*Exercise goal*. Give back the listing in full and exactly, leaving out the images.

START Data provided

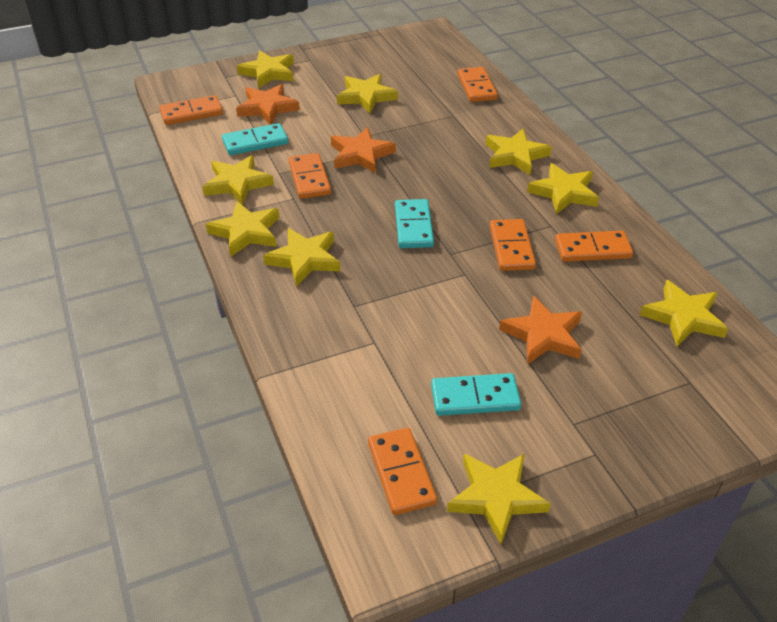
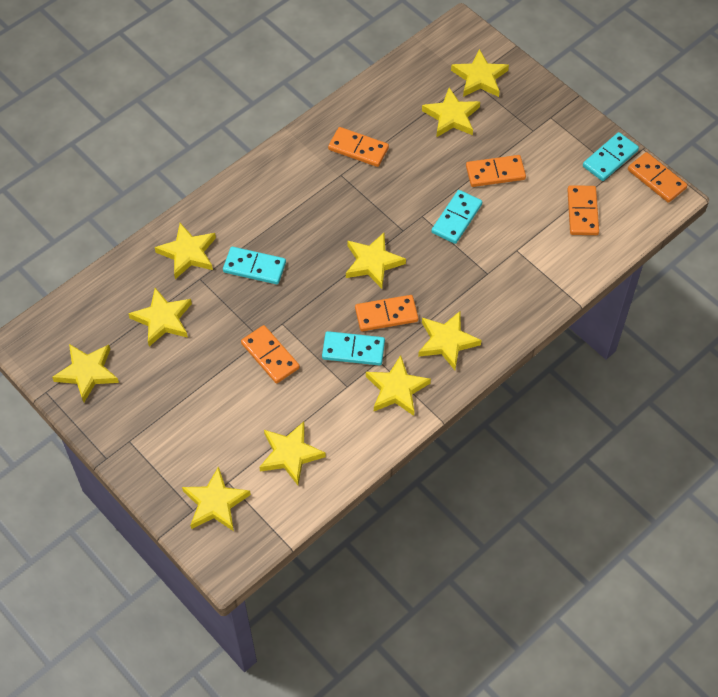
orange star: 3 -> 0
turquoise domino: 3 -> 4
yellow star: 9 -> 10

END Data provided

*Result below*.
orange star: 3 -> 0
turquoise domino: 3 -> 4
yellow star: 9 -> 10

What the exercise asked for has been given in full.